▶ **YOUR OBJECTIVE**:
From the listing that follows, extract every line and set it down unaltered.

#### RECORD EXTRACTS

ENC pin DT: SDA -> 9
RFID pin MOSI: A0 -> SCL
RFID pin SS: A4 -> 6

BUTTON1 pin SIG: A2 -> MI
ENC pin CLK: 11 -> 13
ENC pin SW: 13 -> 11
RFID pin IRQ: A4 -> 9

########

▶ **COMPLETED TASK**:
ENC pin DT: SDA -> 9
RFID pin MOSI: A0 -> SCL
RFID pin SS: A4 -> 6

BUTTON1 pin SIG: A2 -> MI
ENC pin CLK: 11 -> 13
ENC pin SW: 13 -> 11
RFID pin IRQ: A4 -> 9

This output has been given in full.